**BRIEF:** Set down, word for word, each line from the top of the data through the line that has "none -> yellow 1x6 brick [419,366,655,541]"; omit every picture.

**Before-and-after scene images:**
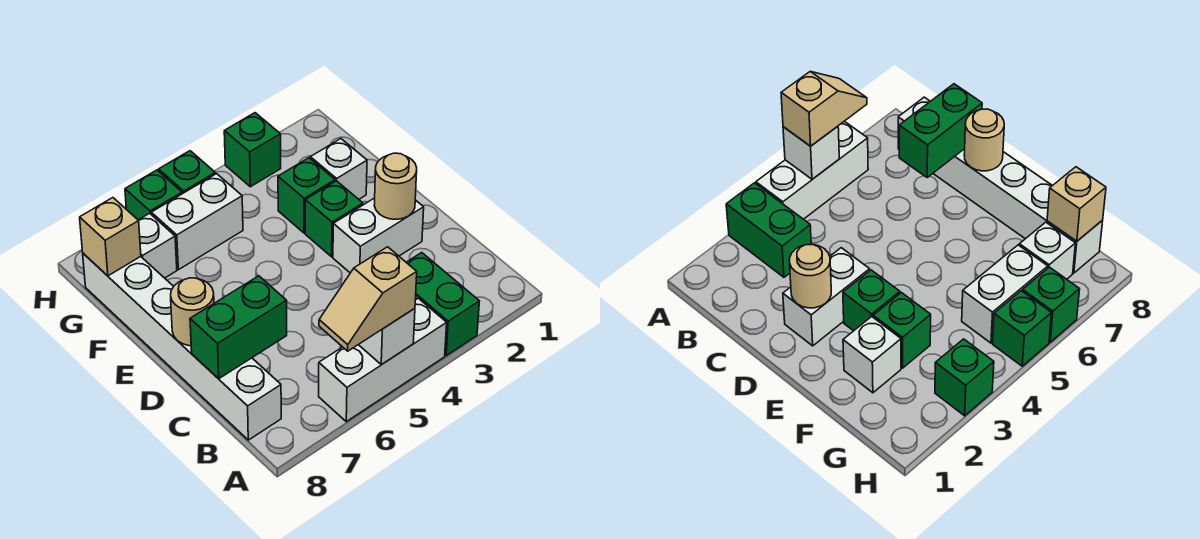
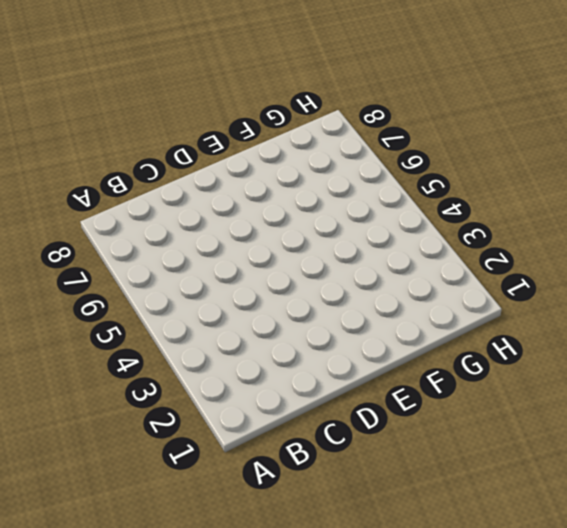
none -> green 1x2 brick [406,253,480,355]
none -> white 1x3 brick [319,298,447,422]
none -> white 1x6 brick [83,254,281,440]

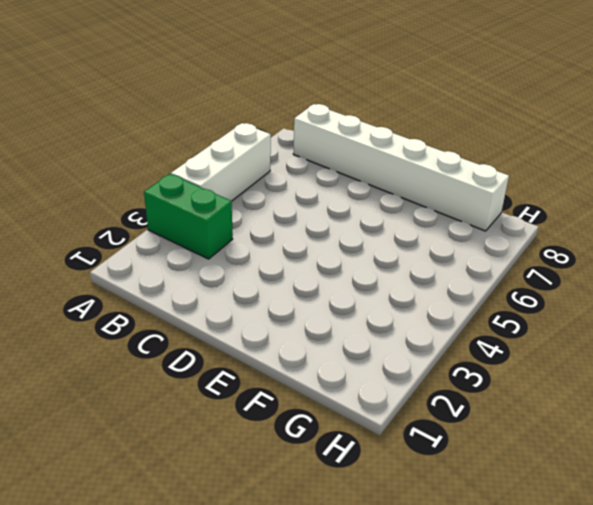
none -> white 1x2 brick [333,198,424,273]
none -> green 1x1 brick [305,181,363,257]
none -> white 1x1 brick [310,139,367,199]

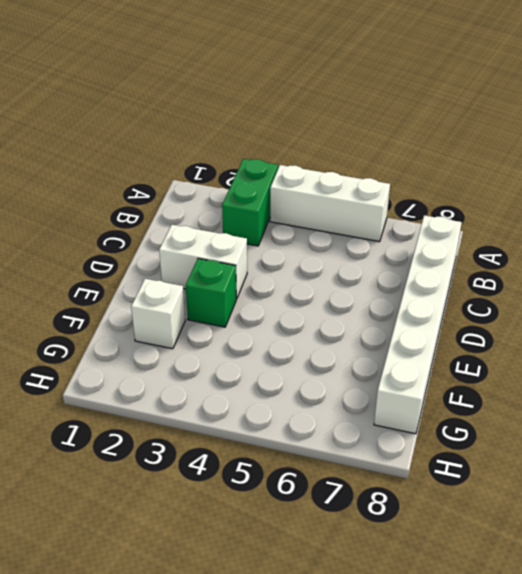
none -> green 1x1 brick [278,158,335,233]
none -> white 1x2 brick [151,174,243,270]
none -> white 1x1 brick [139,213,177,278]

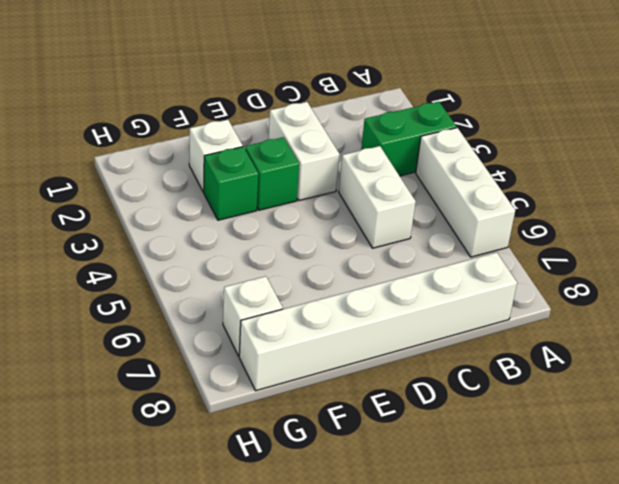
white 1x2 brick [339,146,416,248] -> white 1x2 brick moved to [151,174,243,270]
none -> green 1x1 brick [224,113,281,187]
none -> green 1x1 brick [159,151,215,194]
none -> green 1x1 brick [125,170,182,220]

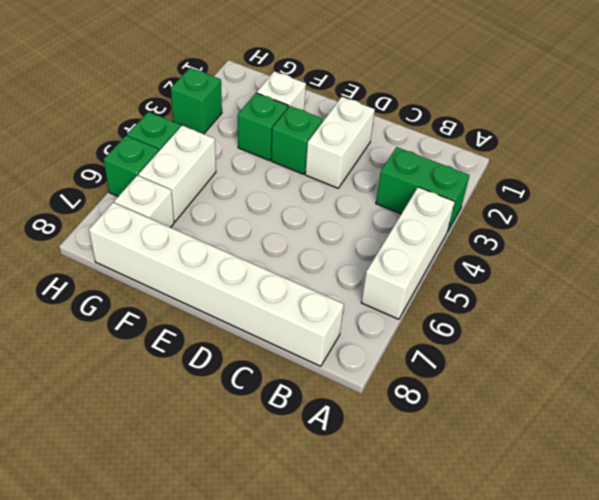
none -> white 1x1 brick [359,308,415,365]
none -> green 1x2 brick [190,276,287,379]
none -> tan 1x1 round brick [374,153,417,219]

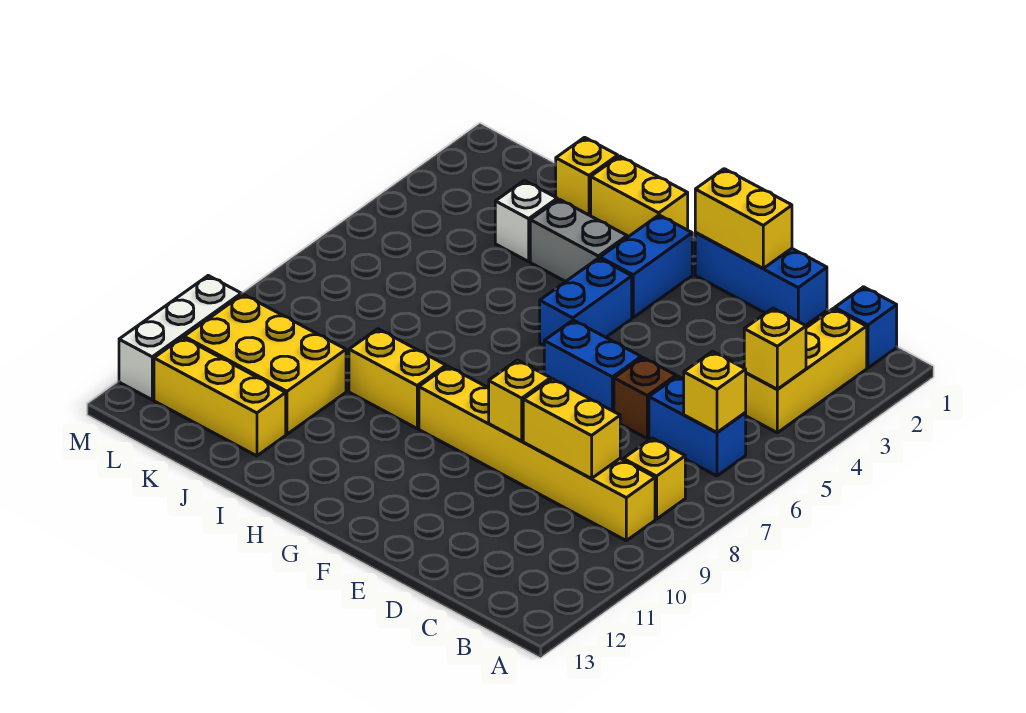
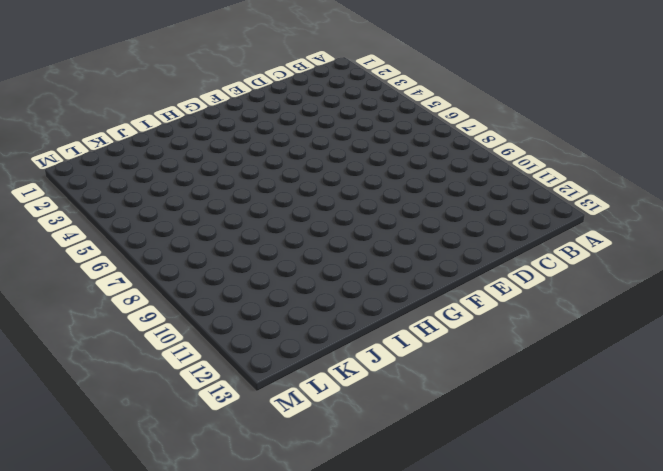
none -> blue 1x1 brick [835,287,897,368]
none -> yellow 1x3 brick [745,309,867,433]
none -> blue 1x2 brick [649,376,746,476]

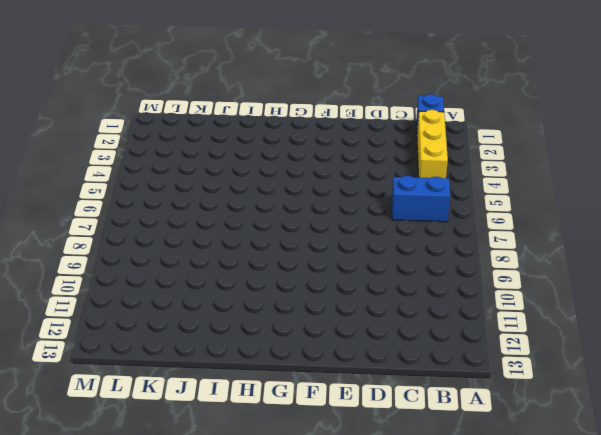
none -> yellow 1x1 brick [623,438,685,519]
none -> yellow 1x6 brick [419,366,655,541]
none -> blue 1x3 brick [695,232,827,326]

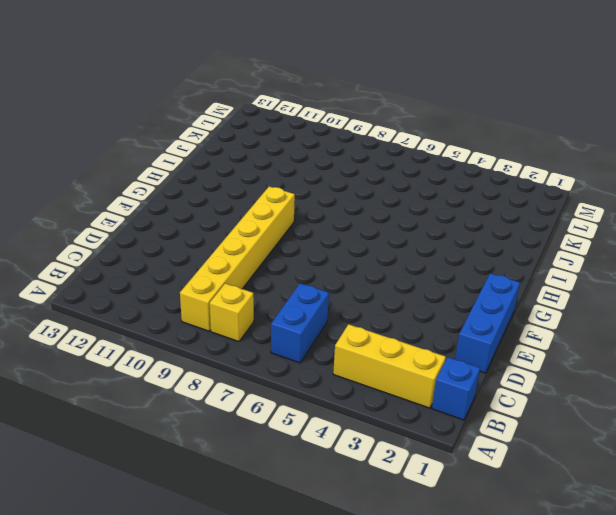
none -> brown 1x1 brick [614,358,676,438]
none -> blue 1x2 brick [544,320,641,411]
none -> blue 1x2 brick [600,215,692,318]

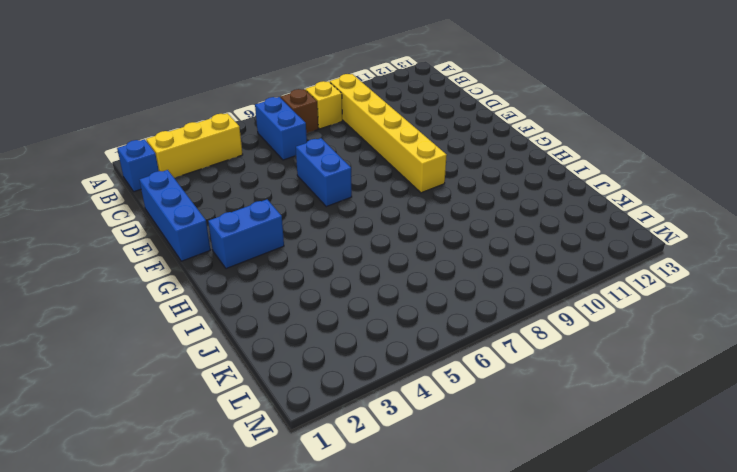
brown 1x1 brick [281,89,318,134] -> brown 1x1 brick moved to [614,358,676,438]
none -> blue 1x2 brick [540,258,632,345]
none -> yellow 1x2 brick [591,156,688,237]
none -> grey 1x2 brick [530,199,627,282]

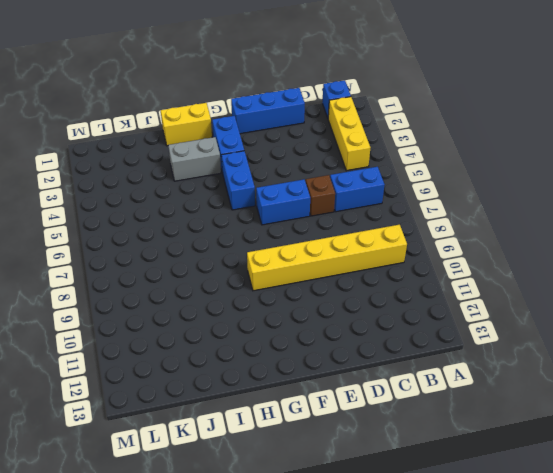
none -> yellow 1x1 brick [623,438,685,519]
none -> yellow 1x2 brick [349,329,446,428]
none -> yellow 1x1 brick [556,137,618,216]

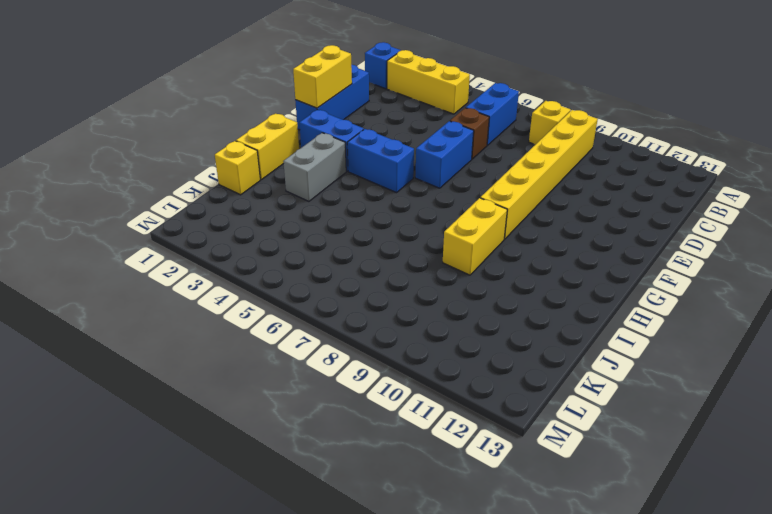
none -> white 1x1 brick [495,181,557,262]
none -> yellow 2x3 brick [184,294,346,434]
none -> yellow 1x3 brick [154,337,286,456]

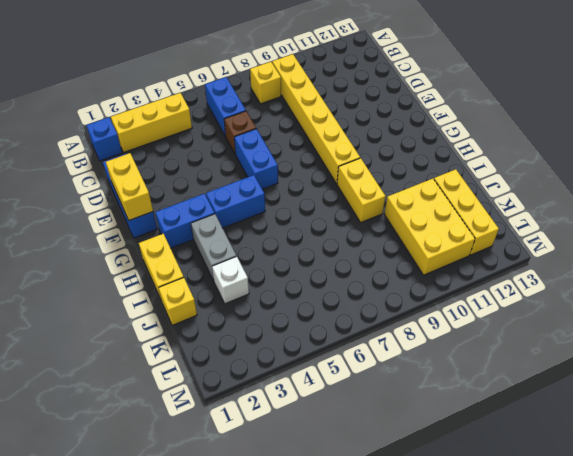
none -> white 1x3 brick [119,276,241,400]
none -> yellow 1x1 brick [744,308,806,389]
none -> yellow 1x1 brick [684,351,746,433]

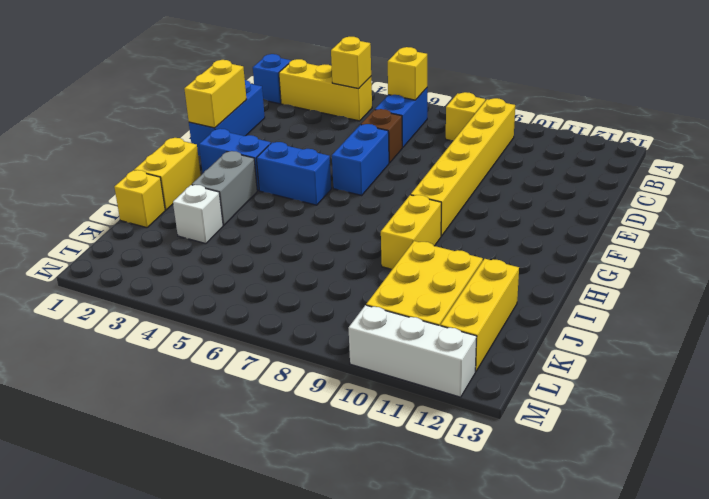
none -> yellow 1x2 brick [523,379,620,479]
none -> yellow 1x1 brick [489,360,551,441]

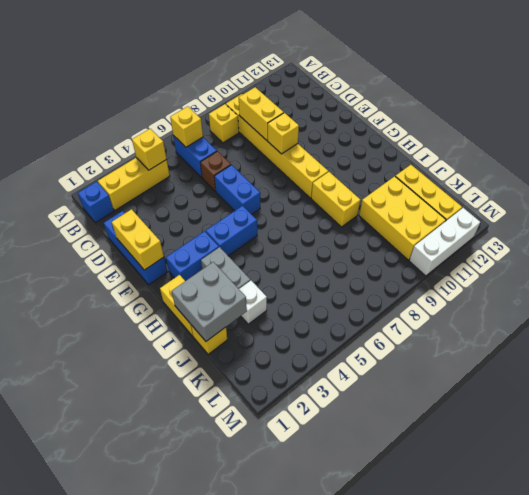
grey 2x2 brick [172,262,247,341] -> none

**SOLUTION:**
none -> green 1x2 brick [406,253,480,355]
none -> white 1x3 brick [319,298,447,422]
none -> white 1x6 brick [83,254,281,440]

none -> white 1x2 brick [333,198,424,273]
none -> green 1x1 brick [305,181,363,257]
none -> white 1x1 brick [310,139,367,199]

none -> green 1x1 brick [278,158,335,233]
none -> white 1x2 brick [151,174,243,270]
none -> white 1x1 brick [139,213,177,278]

white 1x2 brick [339,146,416,248] -> white 1x2 brick moved to [151,174,243,270]
none -> green 1x1 brick [224,113,281,187]
none -> green 1x1 brick [159,151,215,194]
none -> green 1x1 brick [125,170,182,220]

none -> white 1x1 brick [359,308,415,365]
none -> green 1x2 brick [190,276,287,379]
none -> tan 1x1 round brick [374,153,417,219]

none -> blue 1x1 brick [835,287,897,368]
none -> yellow 1x3 brick [745,309,867,433]
none -> blue 1x2 brick [649,376,746,476]

none -> yellow 1x1 brick [623,438,685,519]
none -> yellow 1x6 brick [419,366,655,541]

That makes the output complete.